**Task data**:
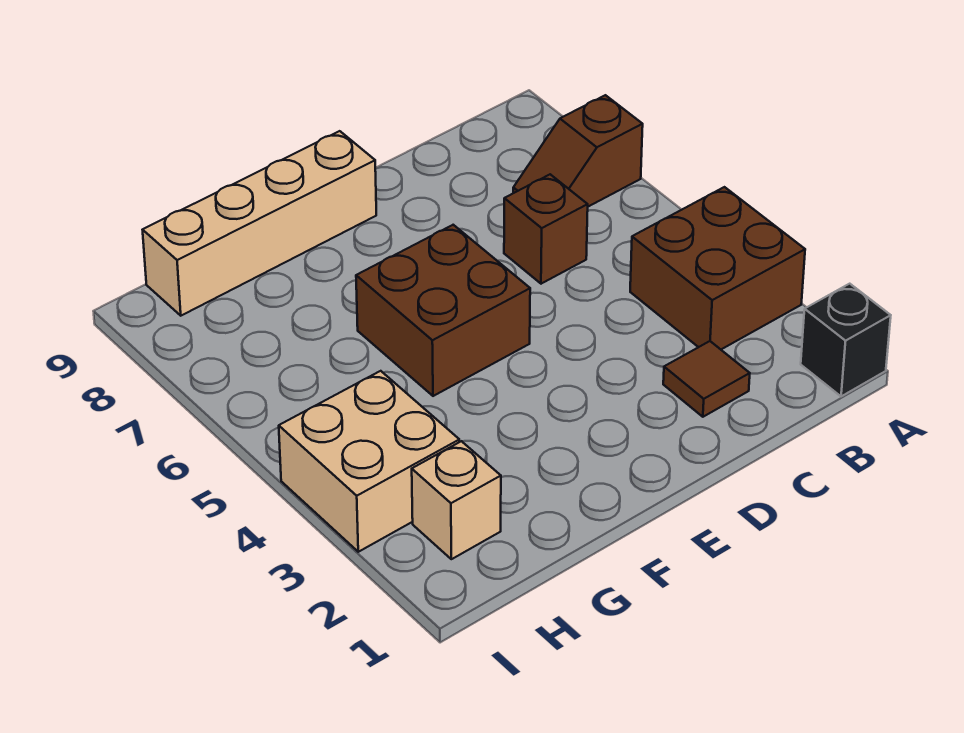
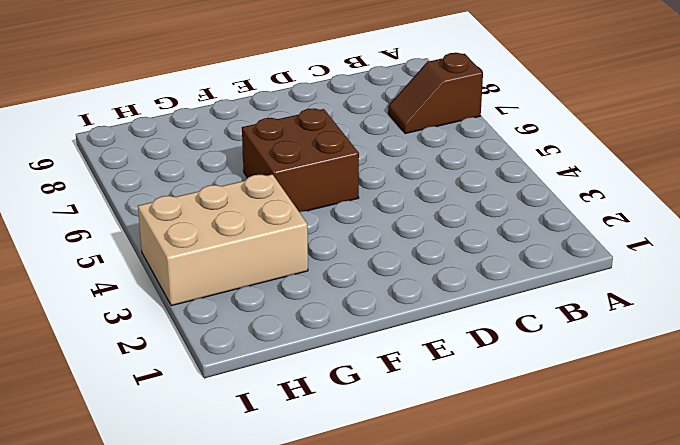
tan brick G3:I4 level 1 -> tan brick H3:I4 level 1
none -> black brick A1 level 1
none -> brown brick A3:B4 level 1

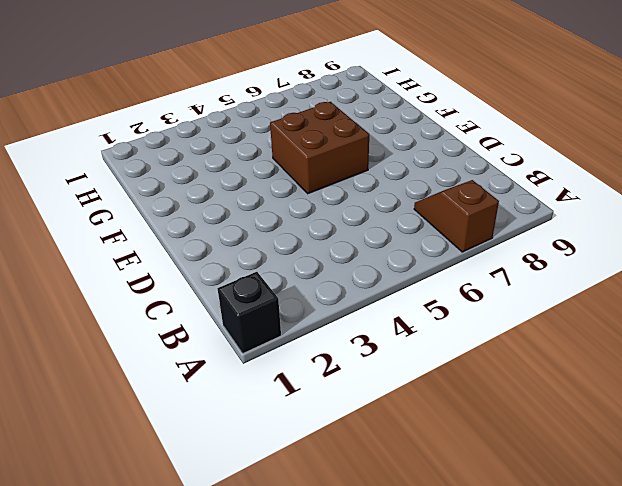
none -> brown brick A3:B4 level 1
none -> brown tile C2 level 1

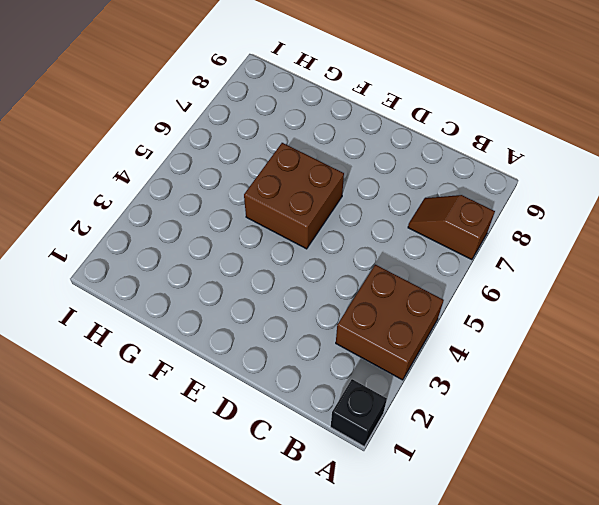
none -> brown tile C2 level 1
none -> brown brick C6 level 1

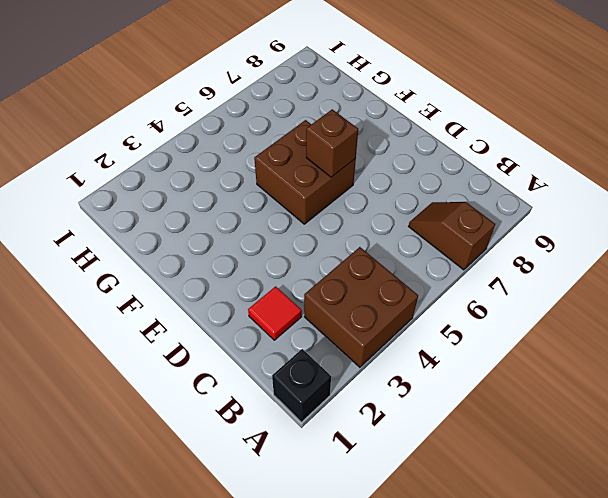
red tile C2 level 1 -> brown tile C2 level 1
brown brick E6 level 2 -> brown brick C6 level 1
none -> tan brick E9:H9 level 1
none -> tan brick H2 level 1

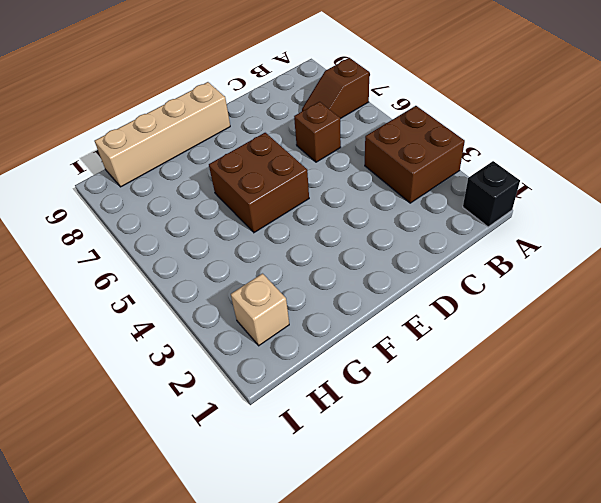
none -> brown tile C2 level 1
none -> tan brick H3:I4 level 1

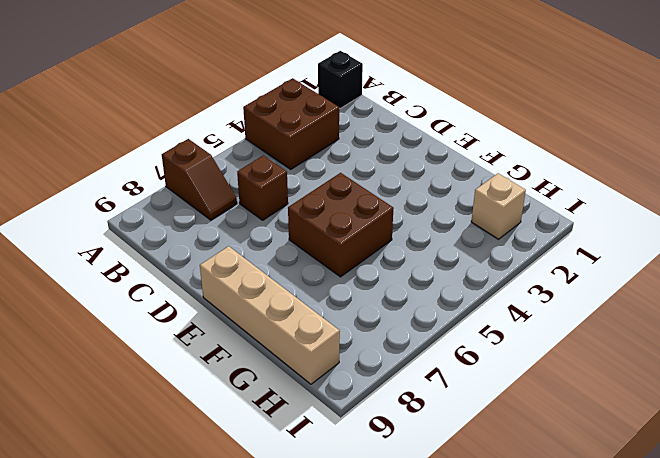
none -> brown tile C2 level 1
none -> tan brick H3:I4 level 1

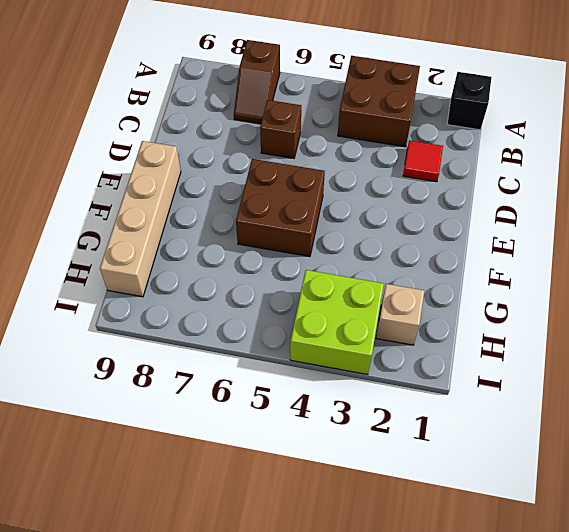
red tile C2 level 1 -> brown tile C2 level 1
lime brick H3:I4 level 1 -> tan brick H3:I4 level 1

* * *

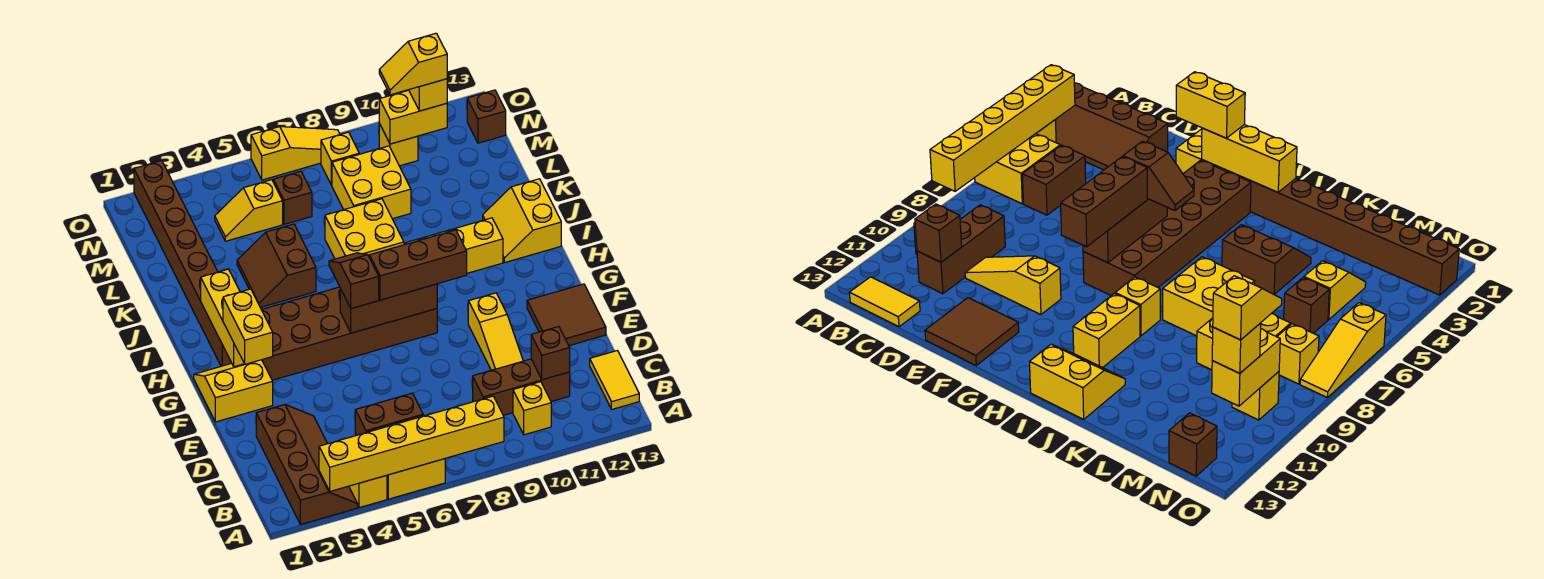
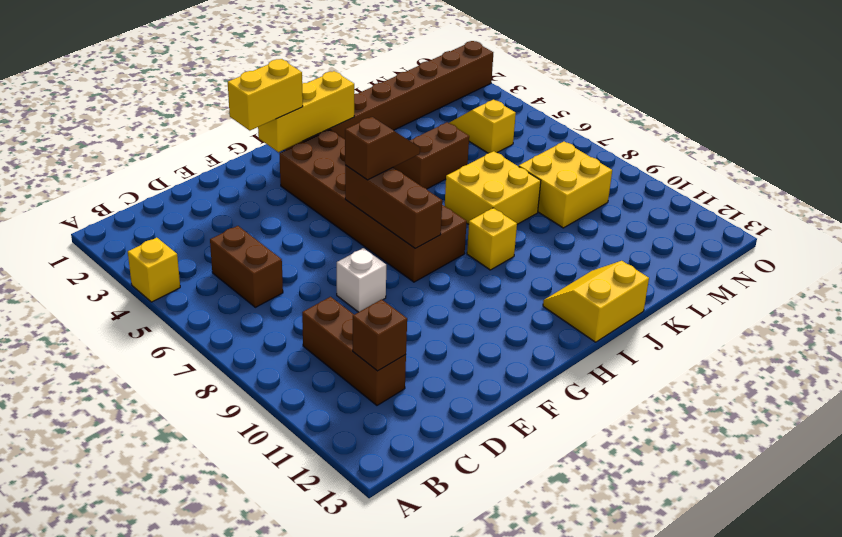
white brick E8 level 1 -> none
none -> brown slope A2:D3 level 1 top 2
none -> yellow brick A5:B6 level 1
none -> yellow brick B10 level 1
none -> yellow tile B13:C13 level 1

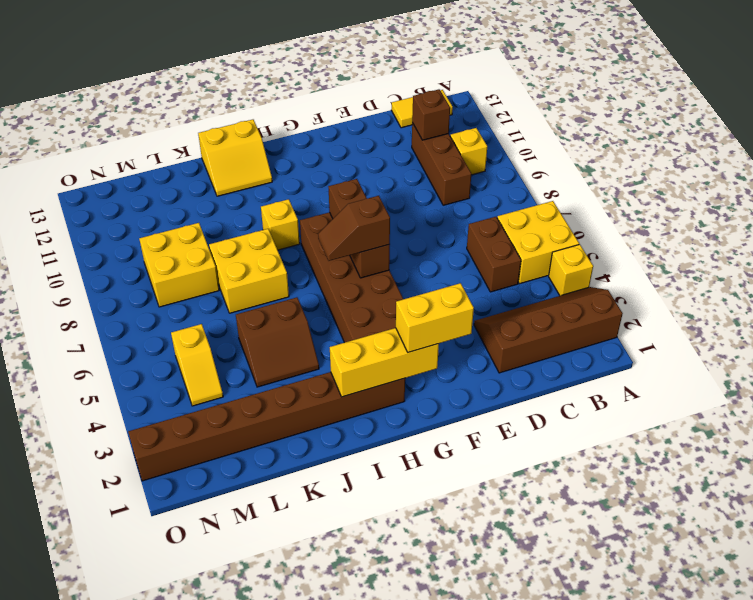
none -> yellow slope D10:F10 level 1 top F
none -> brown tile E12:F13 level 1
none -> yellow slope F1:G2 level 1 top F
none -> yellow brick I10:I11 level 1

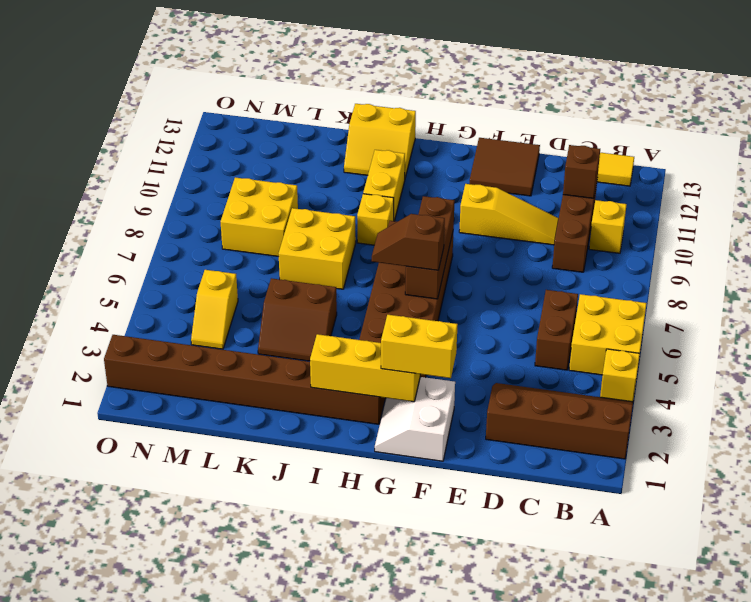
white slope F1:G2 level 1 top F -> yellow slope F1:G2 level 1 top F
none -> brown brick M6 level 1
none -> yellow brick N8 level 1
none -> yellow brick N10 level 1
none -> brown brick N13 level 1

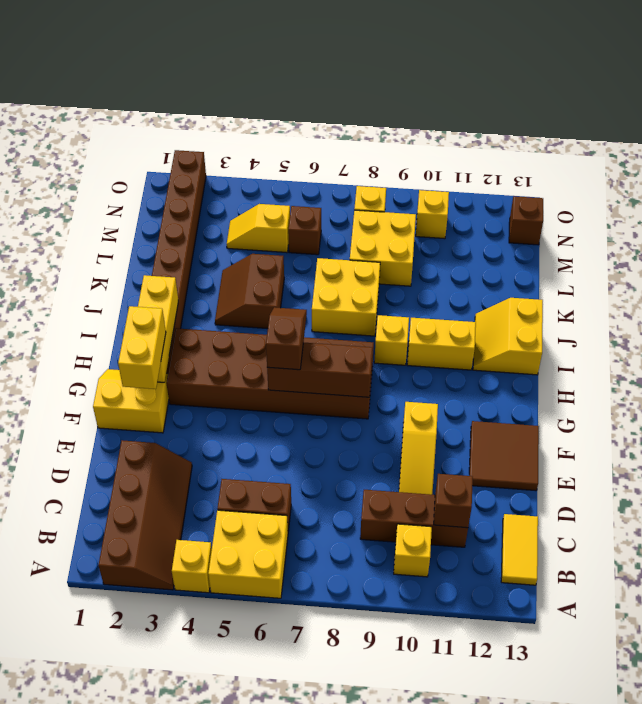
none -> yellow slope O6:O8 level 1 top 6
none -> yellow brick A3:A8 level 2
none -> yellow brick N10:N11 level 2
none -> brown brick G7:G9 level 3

**Task objective**: What's needed is an exact copy of the records above from the line containing "white slope F1:G2" down to the line containing "none -> brown brick G7:G9 level 3", both included, without any pictures.

**Your response**:
white slope F1:G2 level 1 top F -> yellow slope F1:G2 level 1 top F
none -> brown brick M6 level 1
none -> yellow brick N8 level 1
none -> yellow brick N10 level 1
none -> brown brick N13 level 1

none -> yellow slope O6:O8 level 1 top 6
none -> yellow brick A3:A8 level 2
none -> yellow brick N10:N11 level 2
none -> brown brick G7:G9 level 3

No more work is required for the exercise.